[Listed records Boundary: Start]

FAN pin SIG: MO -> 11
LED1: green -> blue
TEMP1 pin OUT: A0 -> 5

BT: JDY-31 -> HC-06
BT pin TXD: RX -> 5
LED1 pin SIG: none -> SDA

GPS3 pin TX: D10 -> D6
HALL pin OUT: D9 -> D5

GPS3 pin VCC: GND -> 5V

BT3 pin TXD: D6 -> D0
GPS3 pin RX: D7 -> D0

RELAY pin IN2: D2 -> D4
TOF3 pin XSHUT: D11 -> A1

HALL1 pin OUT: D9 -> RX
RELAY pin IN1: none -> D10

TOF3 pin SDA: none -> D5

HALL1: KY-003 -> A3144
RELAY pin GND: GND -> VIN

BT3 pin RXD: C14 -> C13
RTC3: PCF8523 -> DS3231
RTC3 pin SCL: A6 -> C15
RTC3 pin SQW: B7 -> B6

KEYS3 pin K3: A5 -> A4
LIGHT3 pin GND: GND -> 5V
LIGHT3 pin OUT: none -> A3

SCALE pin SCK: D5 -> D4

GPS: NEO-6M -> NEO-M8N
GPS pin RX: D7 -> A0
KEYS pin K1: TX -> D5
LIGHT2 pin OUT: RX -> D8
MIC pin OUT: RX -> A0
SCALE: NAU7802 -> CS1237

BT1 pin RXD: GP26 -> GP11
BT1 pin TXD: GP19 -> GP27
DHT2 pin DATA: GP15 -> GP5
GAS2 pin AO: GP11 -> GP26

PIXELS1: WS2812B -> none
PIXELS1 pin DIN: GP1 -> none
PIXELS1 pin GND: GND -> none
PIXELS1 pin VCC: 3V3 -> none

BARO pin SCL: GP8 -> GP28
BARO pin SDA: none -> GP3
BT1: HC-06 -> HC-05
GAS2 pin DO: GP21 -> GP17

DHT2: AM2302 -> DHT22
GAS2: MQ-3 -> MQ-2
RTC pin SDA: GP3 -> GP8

[Listed records Boundary: End]

### Exercise requirements
Line by line, reproduce the data exactly as given.

### Response
FAN pin SIG: MO -> 11
LED1: green -> blue
TEMP1 pin OUT: A0 -> 5

BT: JDY-31 -> HC-06
BT pin TXD: RX -> 5
LED1 pin SIG: none -> SDA

GPS3 pin TX: D10 -> D6
HALL pin OUT: D9 -> D5

GPS3 pin VCC: GND -> 5V

BT3 pin TXD: D6 -> D0
GPS3 pin RX: D7 -> D0

RELAY pin IN2: D2 -> D4
TOF3 pin XSHUT: D11 -> A1

HALL1 pin OUT: D9 -> RX
RELAY pin IN1: none -> D10

TOF3 pin SDA: none -> D5

HALL1: KY-003 -> A3144
RELAY pin GND: GND -> VIN

BT3 pin RXD: C14 -> C13
RTC3: PCF8523 -> DS3231
RTC3 pin SCL: A6 -> C15
RTC3 pin SQW: B7 -> B6

KEYS3 pin K3: A5 -> A4
LIGHT3 pin GND: GND -> 5V
LIGHT3 pin OUT: none -> A3

SCALE pin SCK: D5 -> D4

GPS: NEO-6M -> NEO-M8N
GPS pin RX: D7 -> A0
KEYS pin K1: TX -> D5
LIGHT2 pin OUT: RX -> D8
MIC pin OUT: RX -> A0
SCALE: NAU7802 -> CS1237

BT1 pin RXD: GP26 -> GP11
BT1 pin TXD: GP19 -> GP27
DHT2 pin DATA: GP15 -> GP5
GAS2 pin AO: GP11 -> GP26

PIXELS1: WS2812B -> none
PIXELS1 pin DIN: GP1 -> none
PIXELS1 pin GND: GND -> none
PIXELS1 pin VCC: 3V3 -> none

BARO pin SCL: GP8 -> GP28
BARO pin SDA: none -> GP3
BT1: HC-06 -> HC-05
GAS2 pin DO: GP21 -> GP17

DHT2: AM2302 -> DHT22
GAS2: MQ-3 -> MQ-2
RTC pin SDA: GP3 -> GP8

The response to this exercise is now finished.